§ TASK TO COMPLETE
No pictures go into the copy. Write out every line below exactly.

___ DATA BELOW

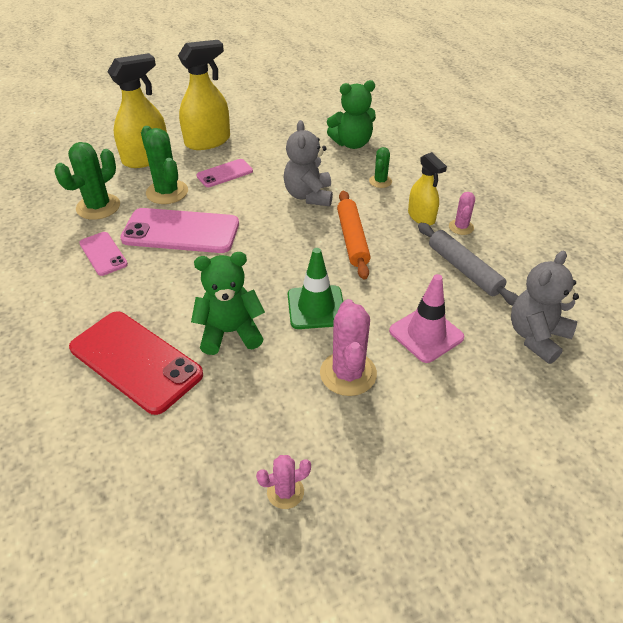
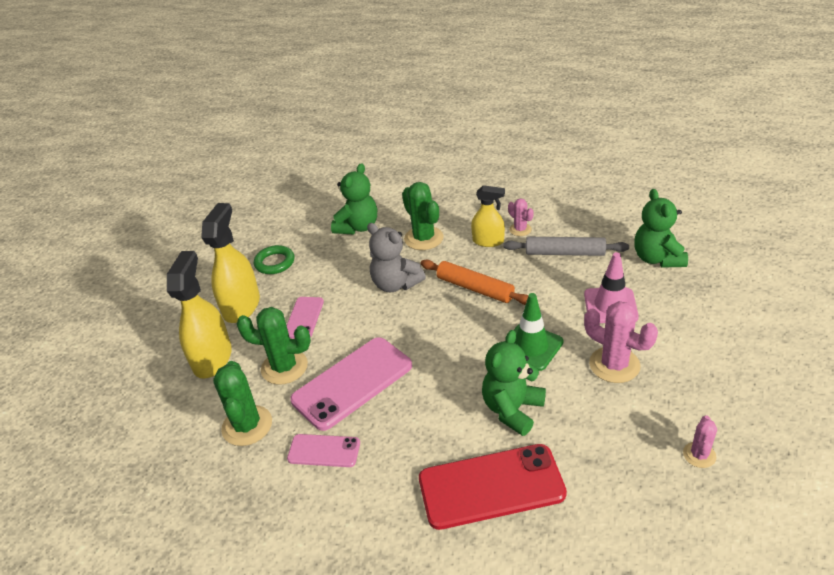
camera: 45 degrees left, 5 degrees down
(267, 130) = (275, 263): none -> green ring
(380, 181) = (423, 238): green cactus -> green cactus, size x1.79
(536, 337) = (657, 258): grey teddy bear -> green teddy bear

______

§ WRITTEN RESPONSE
camera: 45 degrees left, 5 degrees down
(267, 130) = (275, 263): none -> green ring
(380, 181) = (423, 238): green cactus -> green cactus, size x1.79
(536, 337) = (657, 258): grey teddy bear -> green teddy bear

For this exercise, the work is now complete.